## Data provided

Start of Block

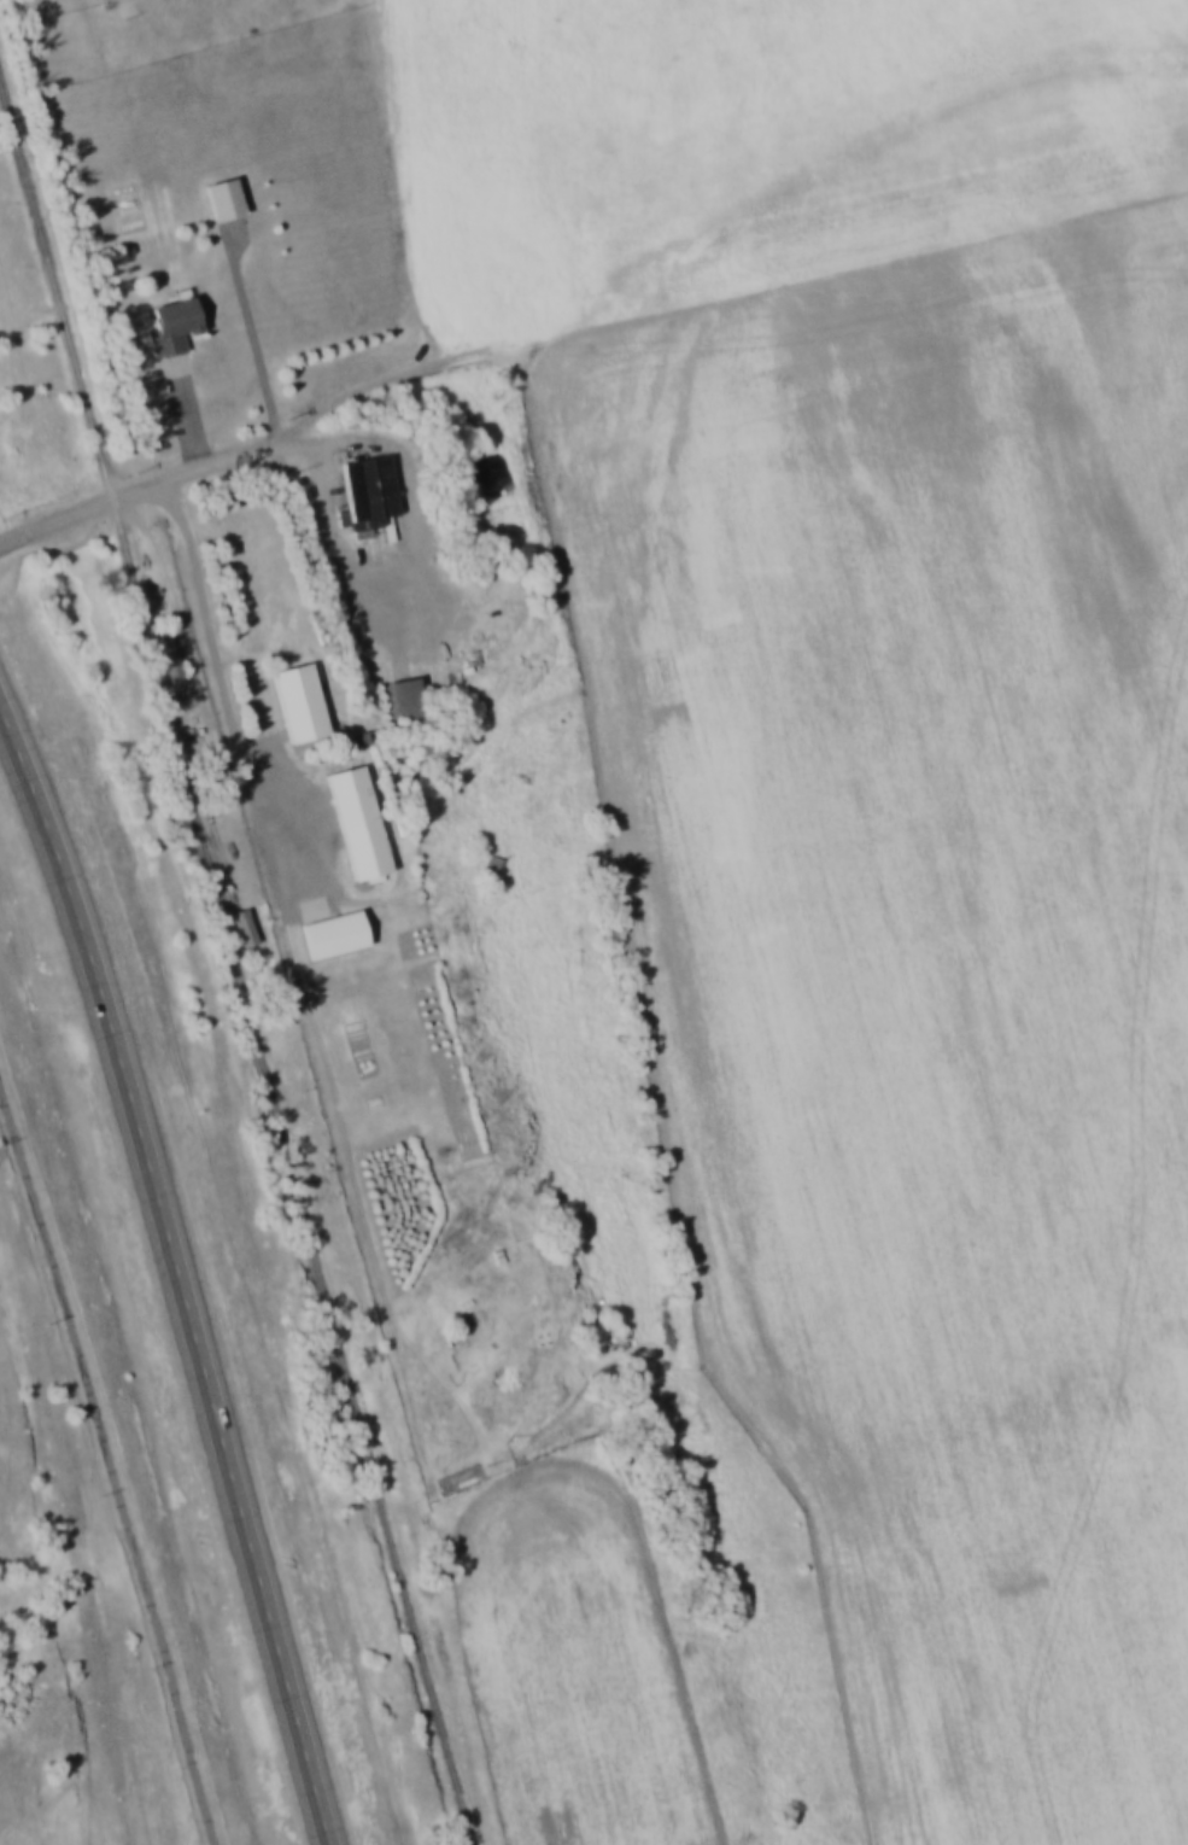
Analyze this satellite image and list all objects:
building: (224, 197)
road: (722, 248)
building: (174, 325)
road: (130, 488)
building: (369, 491)
building: (169, 654)
building: (408, 698)
building: (299, 701)
building: (358, 820)
railway: (217, 860)
building: (494, 862)
building: (244, 924)
building: (334, 933)
railway: (236, 959)
road: (173, 1272)
road: (114, 1467)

End of Block

## To-do item
A verbatim copy of every record is to be produced, and pictures are to be excluded from it.

## The answer
Analyze this satellite image and list all objects:
building: (224, 197)
road: (722, 248)
building: (174, 325)
road: (130, 488)
building: (369, 491)
building: (169, 654)
building: (408, 698)
building: (299, 701)
building: (358, 820)
railway: (217, 860)
building: (494, 862)
building: (244, 924)
building: (334, 933)
railway: (236, 959)
road: (173, 1272)
road: (114, 1467)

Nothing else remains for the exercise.